- **TASK TO COMPLETE**: In the records below, find the line containing "C1: 1.5uF (GND, VEE) -> 1.5uF (VC, VEE)"; give it again exactly, along with every line that follows, and nothing else.

[Content revision data]
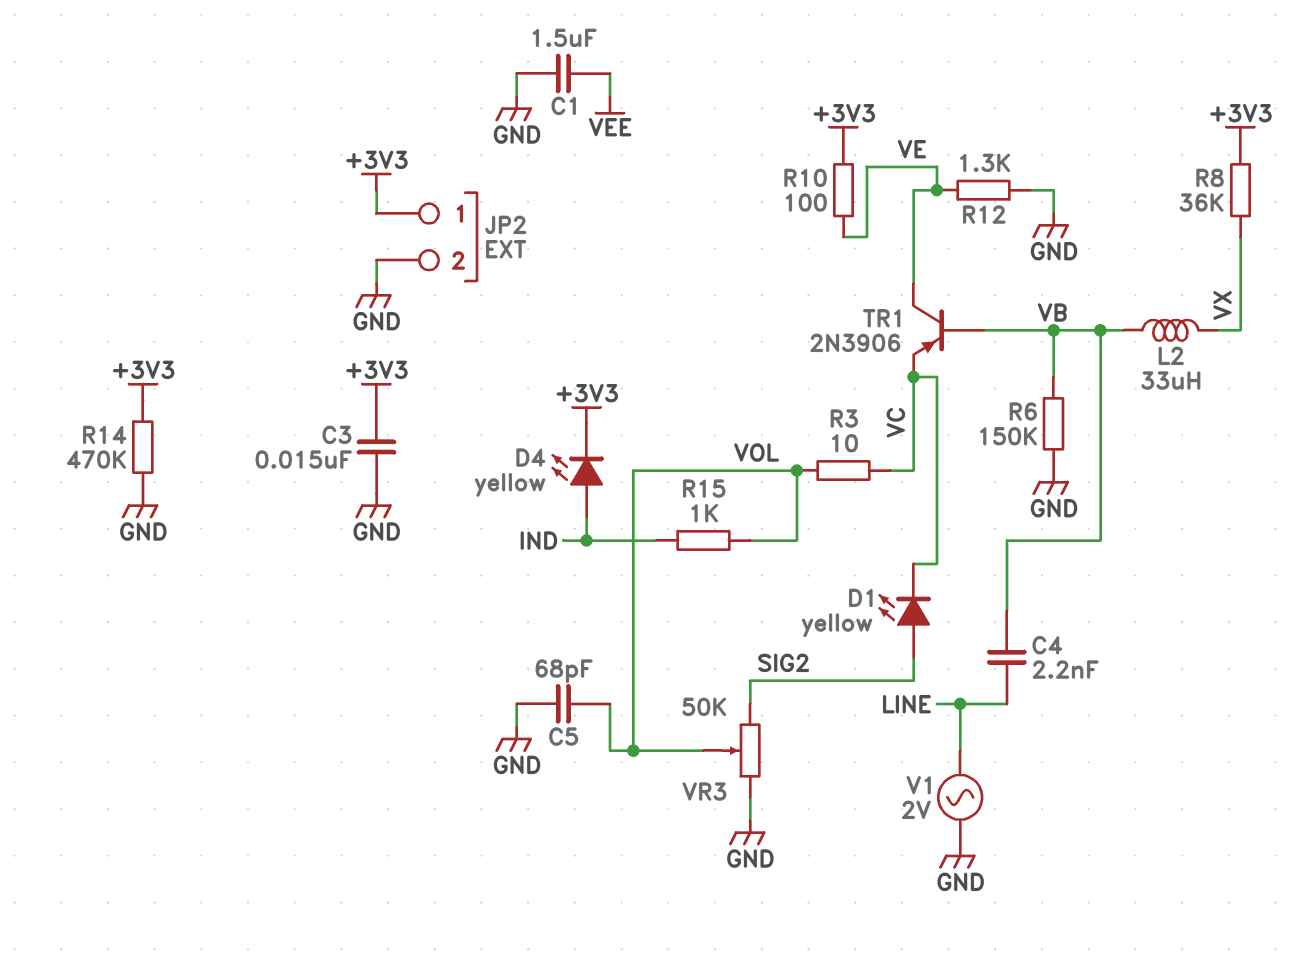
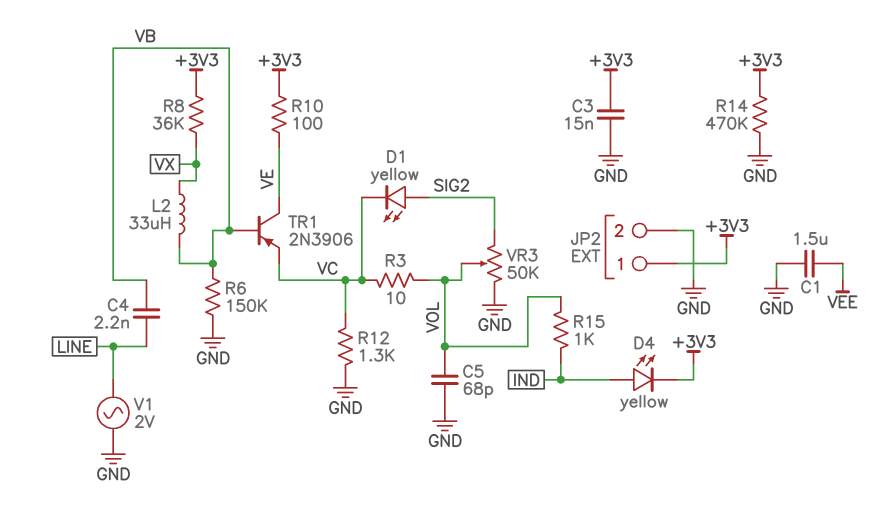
R12: 1.3k (GND, VE) -> 1.3k (GND, VC)

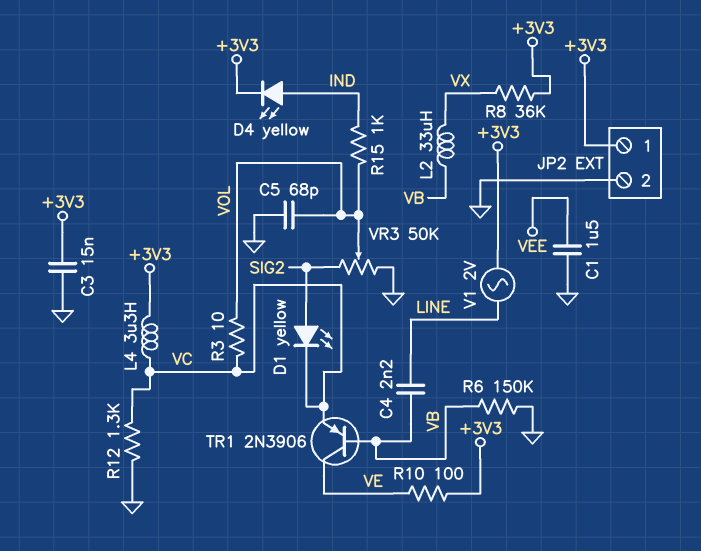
L4: none -> 3.3uH (+3V3, VC)
R14: 470k (+3V3, GND) -> none
V1: AC 2V (GND, LINE) -> AC 2V (+3V3, LINE)

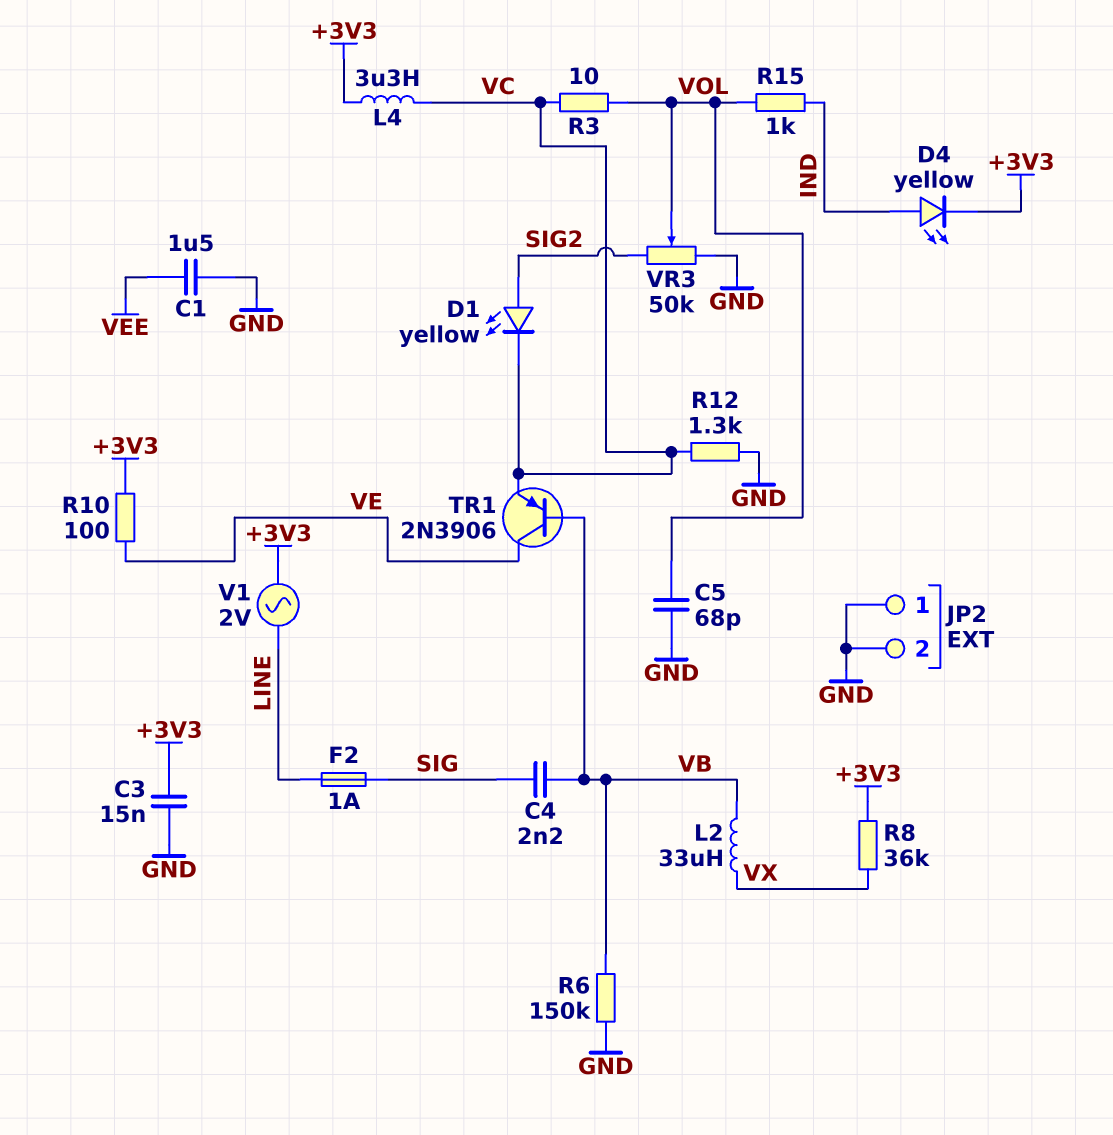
C4: 2.2nF (LINE, VB) -> 2.2nF (SIG, VB)
F2: none -> 1A (LINE, SIG)
JP2 pin 1: +3V3 -> GND

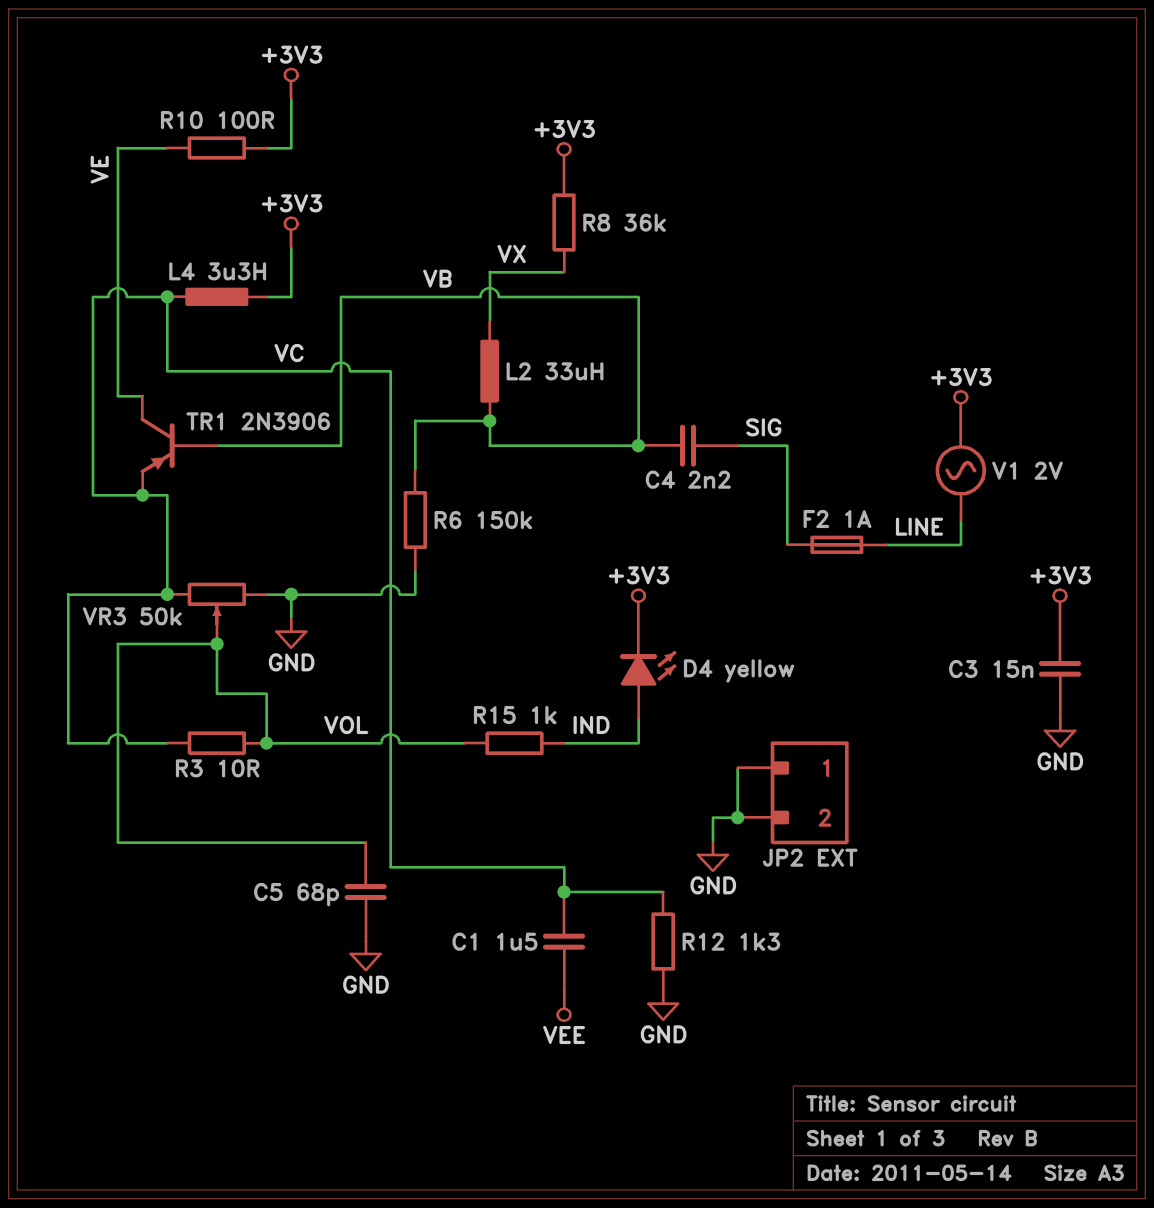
C1: 1.5uF (GND, VEE) -> 1.5uF (VC, VEE)
D1: LED yellow (A SIG2, K VC) -> none
VR3: 50k (GND, SIG2, wiper VOL) -> 50k (GND, VC, wiper VOL)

- **REPLY**:
C1: 1.5uF (GND, VEE) -> 1.5uF (VC, VEE)
D1: LED yellow (A SIG2, K VC) -> none
VR3: 50k (GND, SIG2, wiper VOL) -> 50k (GND, VC, wiper VOL)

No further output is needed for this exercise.